The problem -> Every line of the listing below should be written out exactly, minus its images.

Data ->

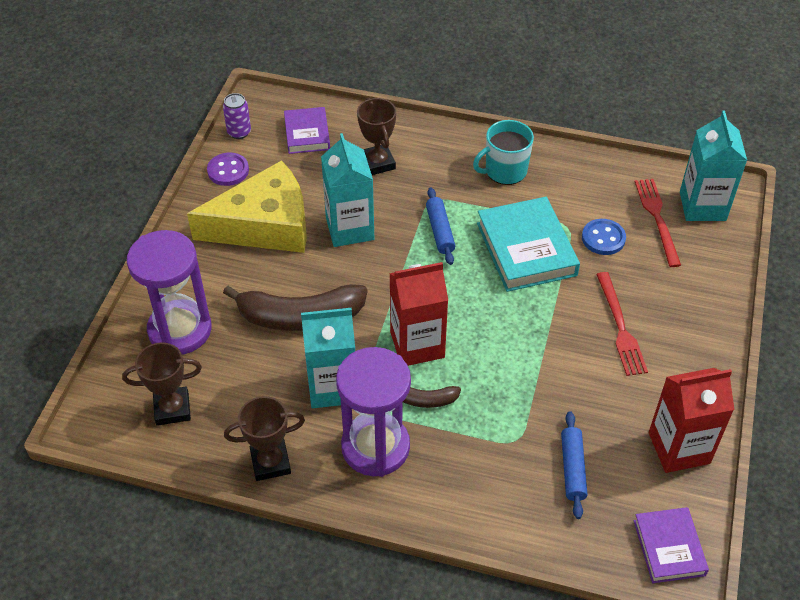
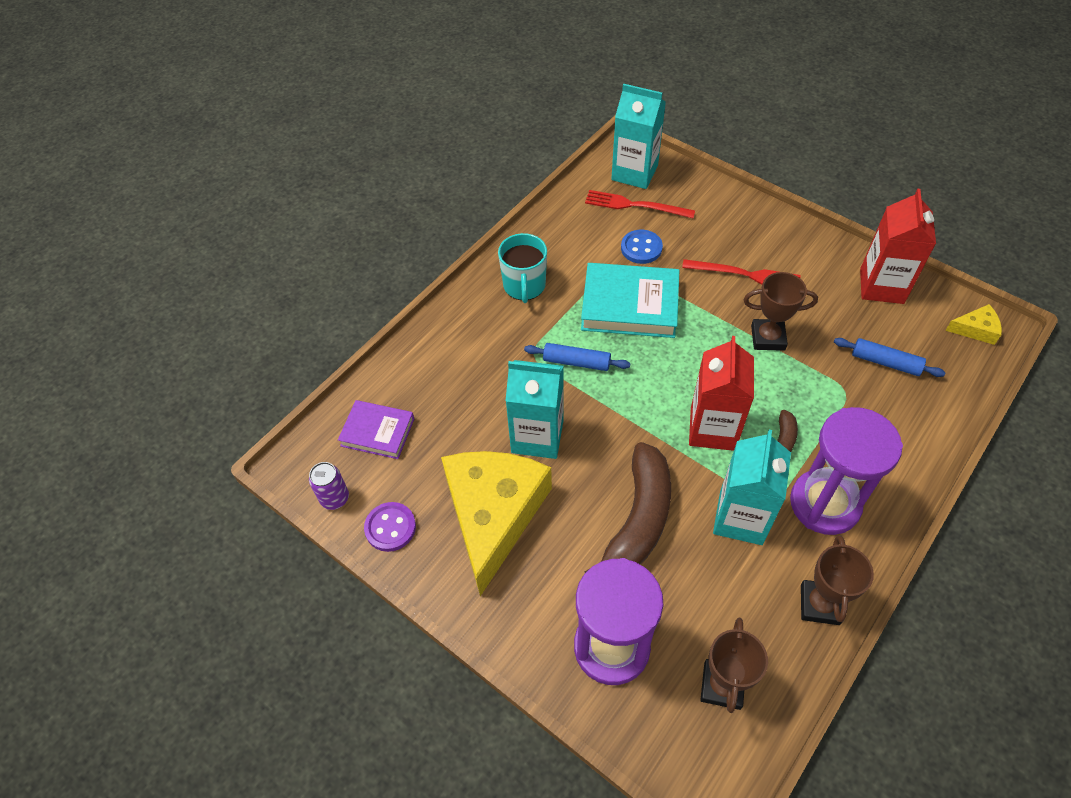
camera: 65 degrees left, 5 degrees up
(377, 163) = (457, 383): brown trophy -> brown trophy (768, 338)
(669, 547) = (975, 329): purple book -> yellow cheese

Response to this exercise ->
camera: 65 degrees left, 5 degrees up
(377, 163) = (457, 383): brown trophy -> brown trophy (768, 338)
(669, 547) = (975, 329): purple book -> yellow cheese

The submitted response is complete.